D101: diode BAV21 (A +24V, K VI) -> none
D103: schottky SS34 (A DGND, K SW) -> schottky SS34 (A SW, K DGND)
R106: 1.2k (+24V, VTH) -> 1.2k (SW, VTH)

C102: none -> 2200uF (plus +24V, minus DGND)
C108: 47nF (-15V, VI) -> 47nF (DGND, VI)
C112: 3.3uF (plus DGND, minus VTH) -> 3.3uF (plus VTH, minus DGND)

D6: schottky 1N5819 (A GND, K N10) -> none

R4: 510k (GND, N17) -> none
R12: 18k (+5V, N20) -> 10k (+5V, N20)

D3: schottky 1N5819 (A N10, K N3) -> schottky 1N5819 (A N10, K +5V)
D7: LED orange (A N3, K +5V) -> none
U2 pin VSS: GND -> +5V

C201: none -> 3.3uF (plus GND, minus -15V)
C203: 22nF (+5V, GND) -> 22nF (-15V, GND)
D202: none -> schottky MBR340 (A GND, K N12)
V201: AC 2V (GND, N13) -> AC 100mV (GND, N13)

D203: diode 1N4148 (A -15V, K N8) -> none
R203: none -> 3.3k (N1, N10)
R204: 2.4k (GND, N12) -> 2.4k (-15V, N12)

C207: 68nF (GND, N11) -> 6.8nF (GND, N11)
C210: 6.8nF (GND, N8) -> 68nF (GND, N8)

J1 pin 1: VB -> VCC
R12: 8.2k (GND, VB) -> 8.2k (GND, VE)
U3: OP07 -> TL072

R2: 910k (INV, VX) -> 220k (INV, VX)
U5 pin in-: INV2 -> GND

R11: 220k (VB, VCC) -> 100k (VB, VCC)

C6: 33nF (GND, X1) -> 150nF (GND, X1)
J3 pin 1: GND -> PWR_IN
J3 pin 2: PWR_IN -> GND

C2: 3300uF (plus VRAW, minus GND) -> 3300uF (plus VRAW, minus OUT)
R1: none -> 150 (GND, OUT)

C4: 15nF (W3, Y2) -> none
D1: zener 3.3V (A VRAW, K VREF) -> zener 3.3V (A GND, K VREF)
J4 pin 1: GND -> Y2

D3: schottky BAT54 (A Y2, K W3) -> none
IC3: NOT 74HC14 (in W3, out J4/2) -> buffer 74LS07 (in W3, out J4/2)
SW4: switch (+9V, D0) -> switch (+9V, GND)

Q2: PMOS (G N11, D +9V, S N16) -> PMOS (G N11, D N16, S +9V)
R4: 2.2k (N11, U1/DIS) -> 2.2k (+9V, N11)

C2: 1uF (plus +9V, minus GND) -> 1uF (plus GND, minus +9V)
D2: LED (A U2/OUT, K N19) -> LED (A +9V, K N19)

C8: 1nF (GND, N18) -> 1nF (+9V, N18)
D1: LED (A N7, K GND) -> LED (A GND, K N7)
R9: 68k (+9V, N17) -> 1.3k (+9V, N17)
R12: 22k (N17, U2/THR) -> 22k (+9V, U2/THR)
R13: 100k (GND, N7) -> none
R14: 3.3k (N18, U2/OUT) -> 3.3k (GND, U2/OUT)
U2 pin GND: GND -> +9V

§ Problem description
Please output, exactly, the lines of the listing from the one containing "U5 pin in-: INV2 -> GND" through the last, inclusive, and no other lines.

§ Written solution
U5 pin in-: INV2 -> GND

R11: 220k (VB, VCC) -> 100k (VB, VCC)

C6: 33nF (GND, X1) -> 150nF (GND, X1)
J3 pin 1: GND -> PWR_IN
J3 pin 2: PWR_IN -> GND

C2: 3300uF (plus VRAW, minus GND) -> 3300uF (plus VRAW, minus OUT)
R1: none -> 150 (GND, OUT)

C4: 15nF (W3, Y2) -> none
D1: zener 3.3V (A VRAW, K VREF) -> zener 3.3V (A GND, K VREF)
J4 pin 1: GND -> Y2

D3: schottky BAT54 (A Y2, K W3) -> none
IC3: NOT 74HC14 (in W3, out J4/2) -> buffer 74LS07 (in W3, out J4/2)
SW4: switch (+9V, D0) -> switch (+9V, GND)

Q2: PMOS (G N11, D +9V, S N16) -> PMOS (G N11, D N16, S +9V)
R4: 2.2k (N11, U1/DIS) -> 2.2k (+9V, N11)

C2: 1uF (plus +9V, minus GND) -> 1uF (plus GND, minus +9V)
D2: LED (A U2/OUT, K N19) -> LED (A +9V, K N19)

C8: 1nF (GND, N18) -> 1nF (+9V, N18)
D1: LED (A N7, K GND) -> LED (A GND, K N7)
R9: 68k (+9V, N17) -> 1.3k (+9V, N17)
R12: 22k (N17, U2/THR) -> 22k (+9V, U2/THR)
R13: 100k (GND, N7) -> none
R14: 3.3k (N18, U2/OUT) -> 3.3k (GND, U2/OUT)
U2 pin GND: GND -> +9V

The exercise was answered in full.